EXTRACTED ENTRIES.

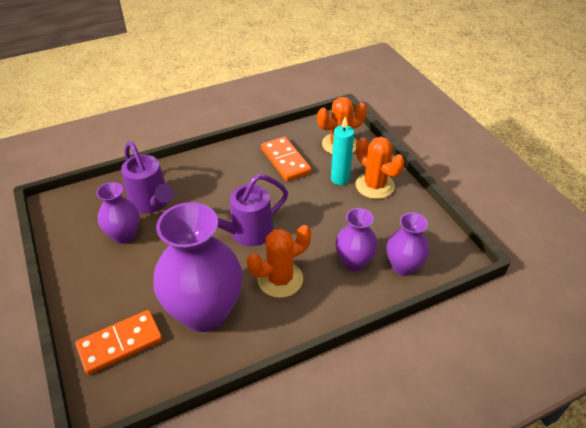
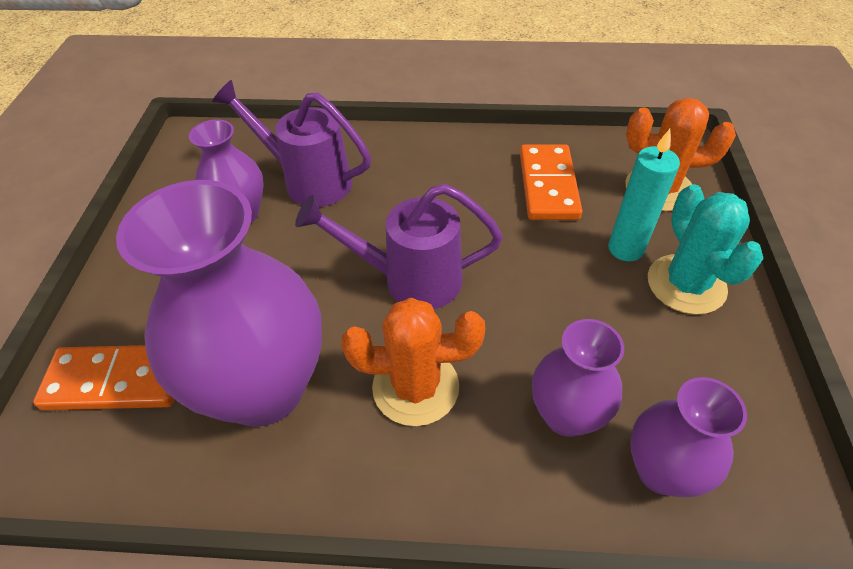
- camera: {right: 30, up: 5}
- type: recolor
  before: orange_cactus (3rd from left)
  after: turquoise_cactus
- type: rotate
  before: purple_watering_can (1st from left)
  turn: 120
---
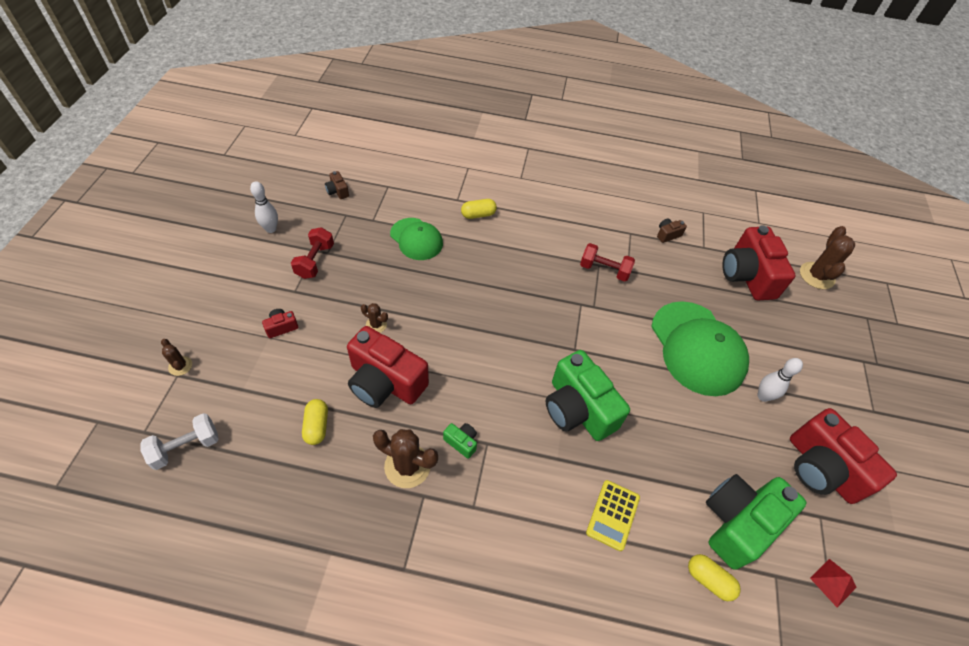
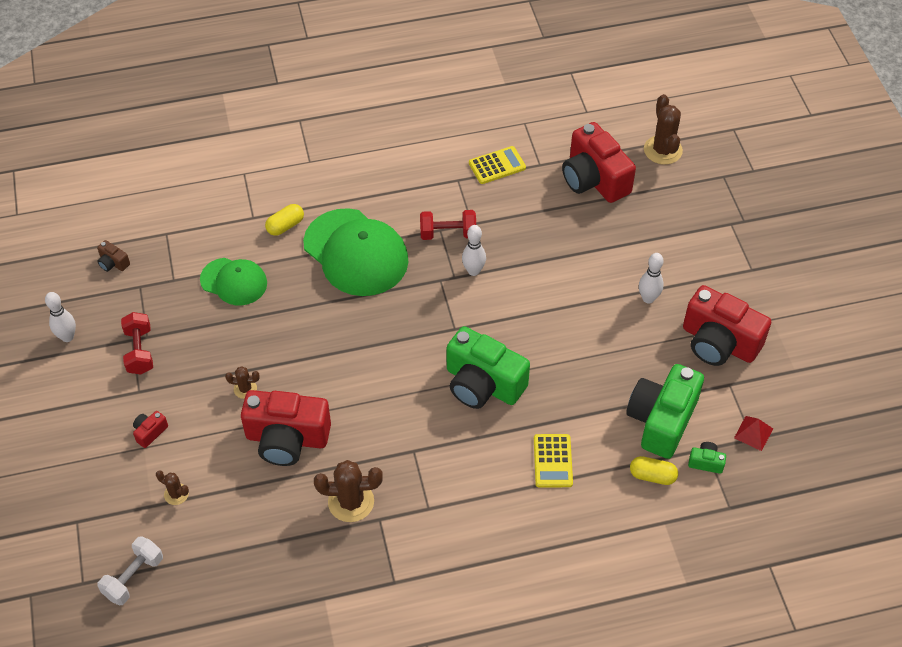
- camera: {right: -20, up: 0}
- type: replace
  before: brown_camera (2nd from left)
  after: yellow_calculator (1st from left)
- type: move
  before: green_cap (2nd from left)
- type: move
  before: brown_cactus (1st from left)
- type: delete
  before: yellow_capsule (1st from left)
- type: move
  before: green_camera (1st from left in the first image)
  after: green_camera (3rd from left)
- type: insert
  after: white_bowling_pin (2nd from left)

TASK DETAILS.
Begin at the line that has "before: green_cap (2nd from left)" in the entries above; stop after the line that has "after: white_bowling_pin (2nd from left)". Transcribe exactly those lines and no others.

RESULT OF THIS EXERCISE.
  before: green_cap (2nd from left)
- type: move
  before: brown_cactus (1st from left)
- type: delete
  before: yellow_capsule (1st from left)
- type: move
  before: green_camera (1st from left in the first image)
  after: green_camera (3rd from left)
- type: insert
  after: white_bowling_pin (2nd from left)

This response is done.